Records drawn from a dataset
• • •

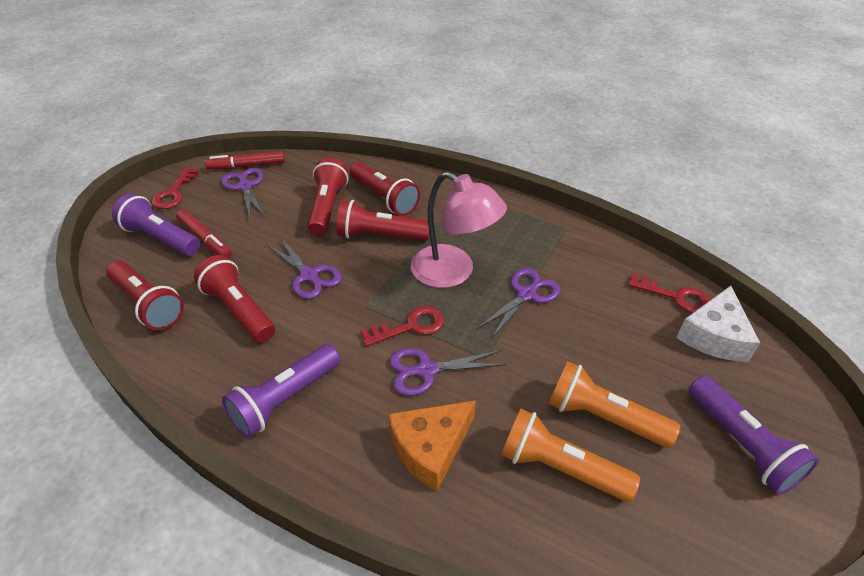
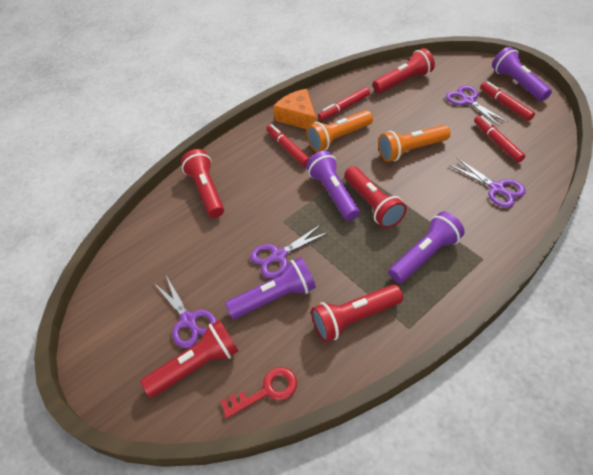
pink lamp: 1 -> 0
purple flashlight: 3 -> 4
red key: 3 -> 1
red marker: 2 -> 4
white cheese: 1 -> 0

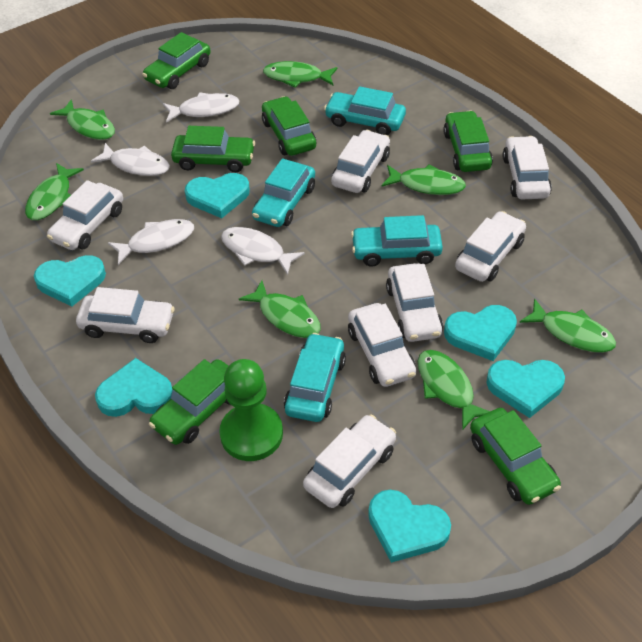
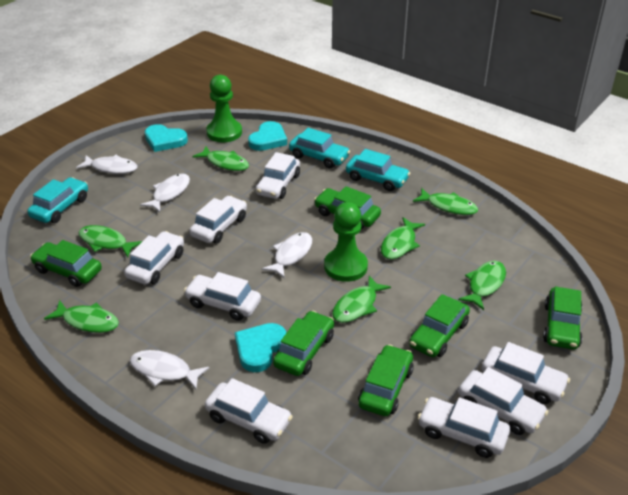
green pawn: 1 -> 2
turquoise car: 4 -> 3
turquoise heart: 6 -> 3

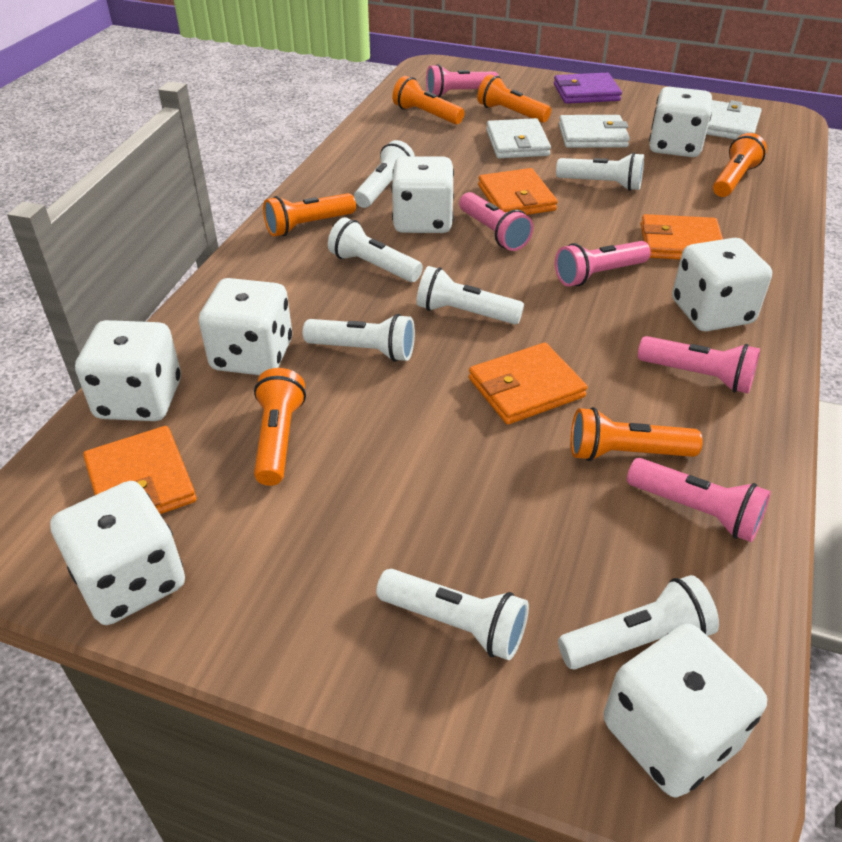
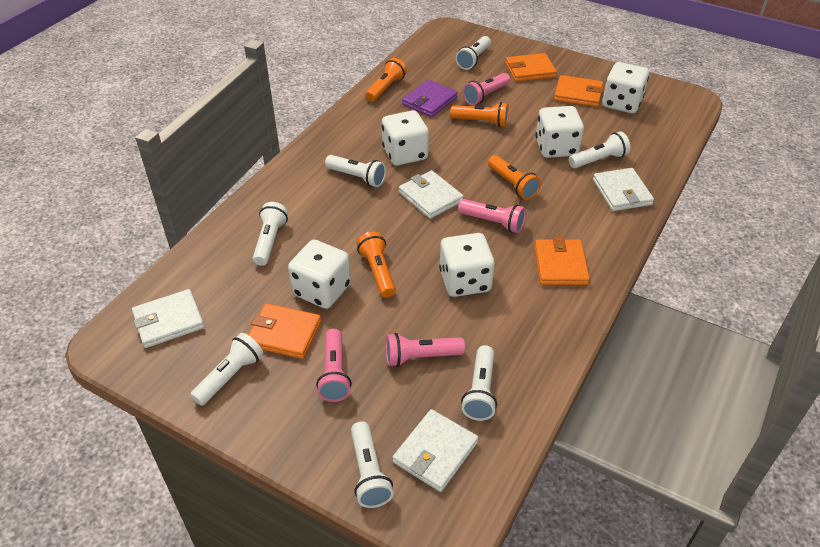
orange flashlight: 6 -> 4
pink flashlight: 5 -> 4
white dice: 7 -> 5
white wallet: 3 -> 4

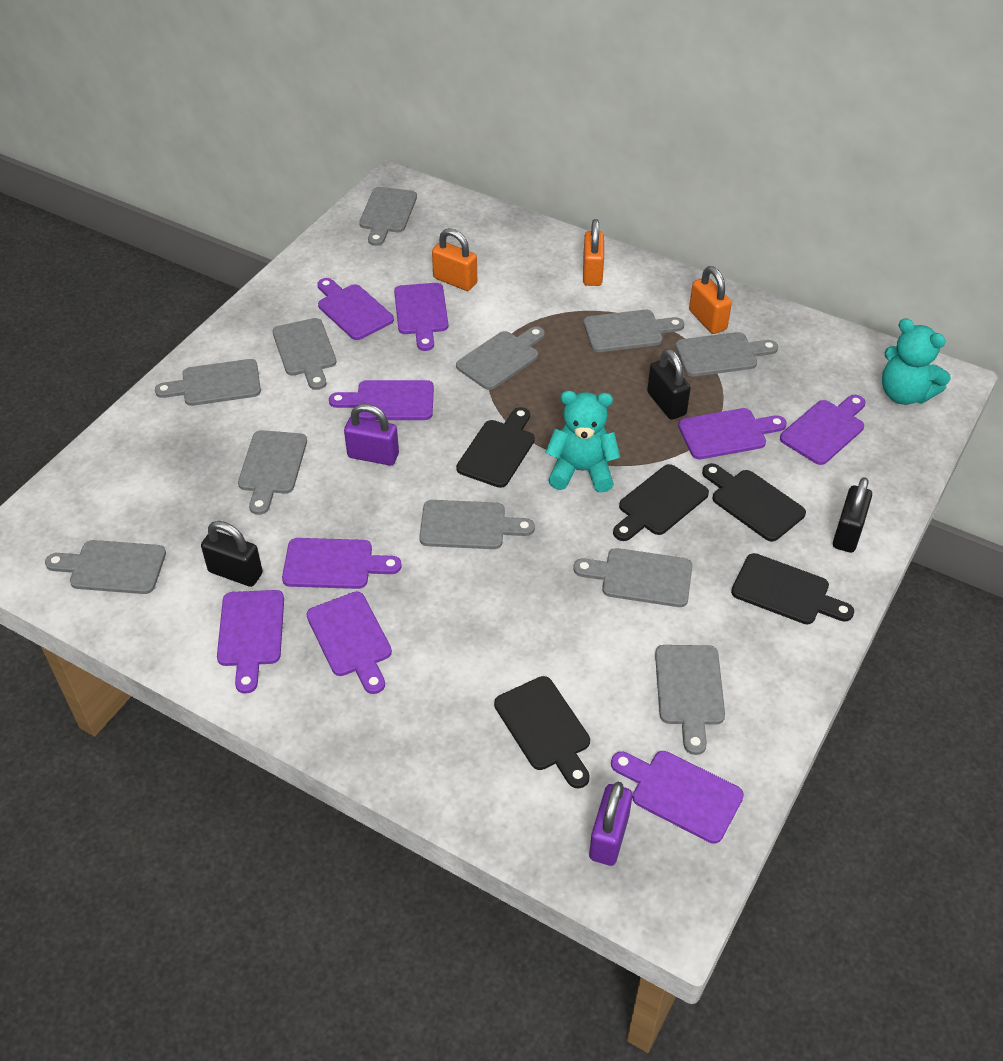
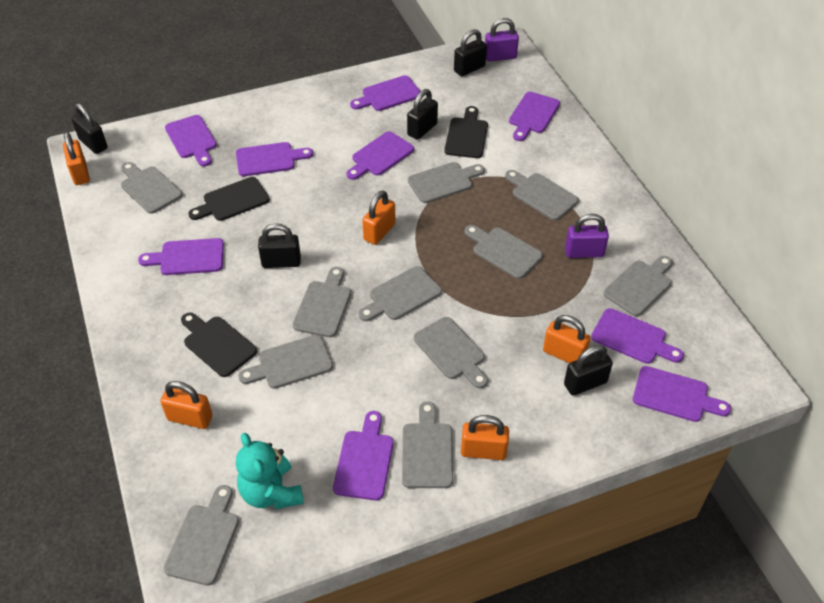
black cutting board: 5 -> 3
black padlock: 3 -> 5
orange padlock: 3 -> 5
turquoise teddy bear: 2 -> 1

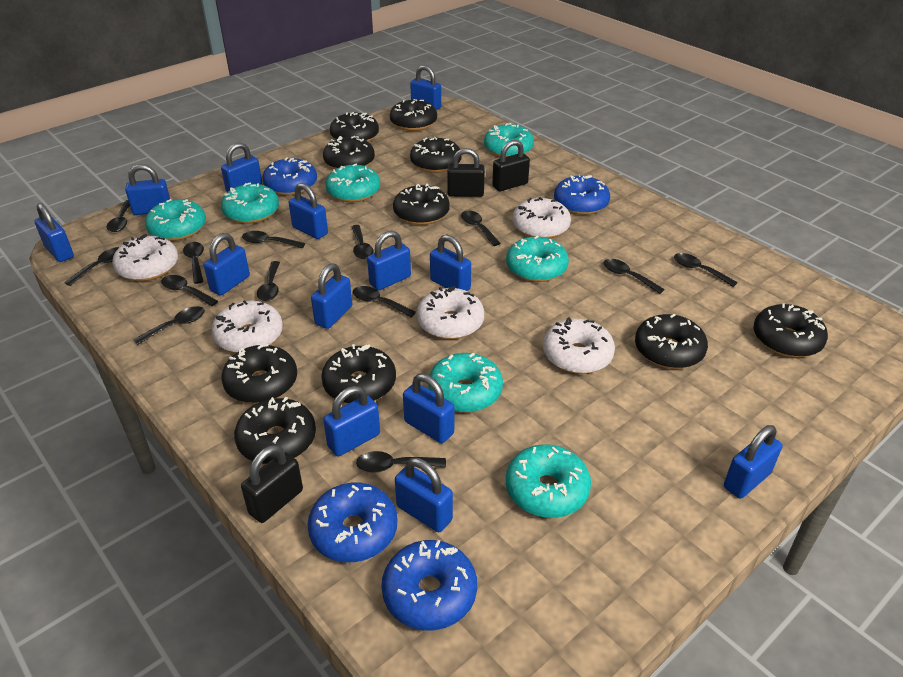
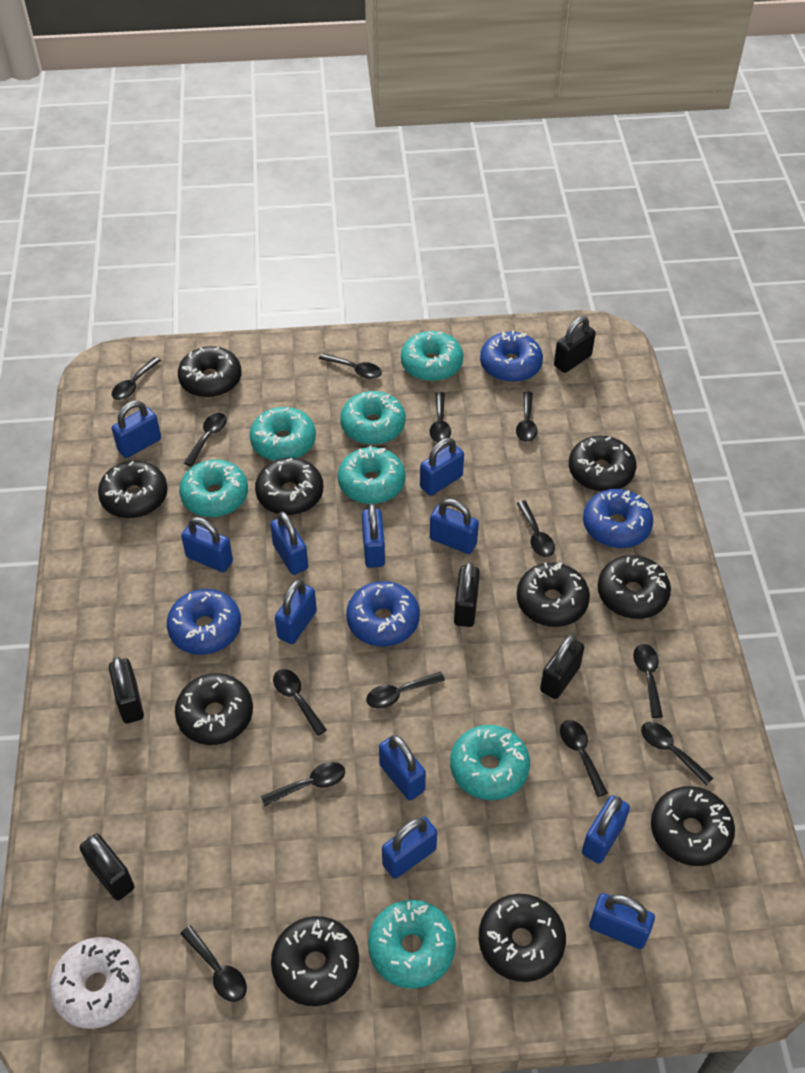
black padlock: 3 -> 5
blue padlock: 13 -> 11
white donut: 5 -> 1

• • •

> Goal of the exercise: Your reply should be the entries copied exactly, with all images omitted.

> Answer to this task:
pink lamp: 1 -> 0
purple flashlight: 3 -> 4
red key: 3 -> 1
red marker: 2 -> 4
white cheese: 1 -> 0

green pawn: 1 -> 2
turquoise car: 4 -> 3
turquoise heart: 6 -> 3

orange flashlight: 6 -> 4
pink flashlight: 5 -> 4
white dice: 7 -> 5
white wallet: 3 -> 4

black cutting board: 5 -> 3
black padlock: 3 -> 5
orange padlock: 3 -> 5
turquoise teddy bear: 2 -> 1

black padlock: 3 -> 5
blue padlock: 13 -> 11
white donut: 5 -> 1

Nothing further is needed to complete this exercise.